Object correspondence data

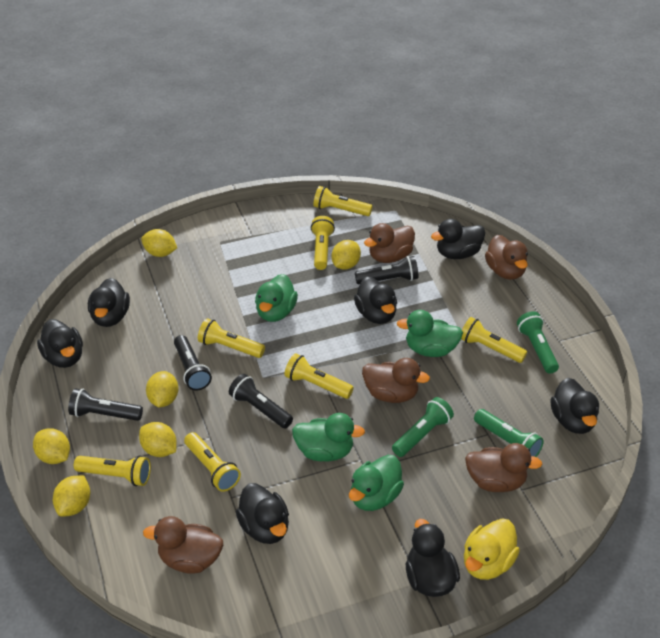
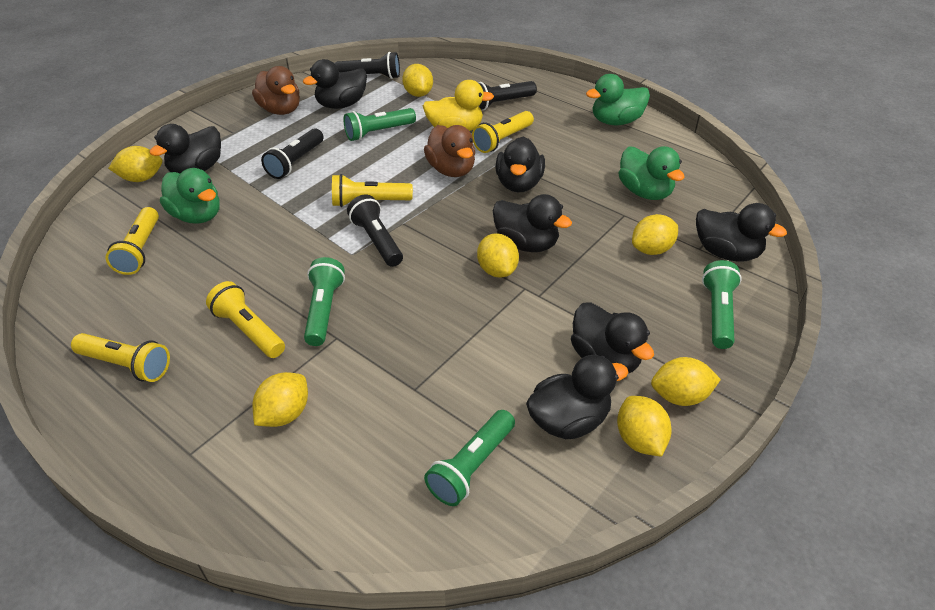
brown duck: 5 -> 2
green duck: 4 -> 3
green flashlight: 3 -> 4
yellow flashlight: 7 -> 5
yellow lemon: 6 -> 7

▸ WHAT NEEDS TO BE DONE: If the word "flashlight" appears in a line above, copy that line.

▸ FINAL ANSWER:
green flashlight: 3 -> 4
yellow flashlight: 7 -> 5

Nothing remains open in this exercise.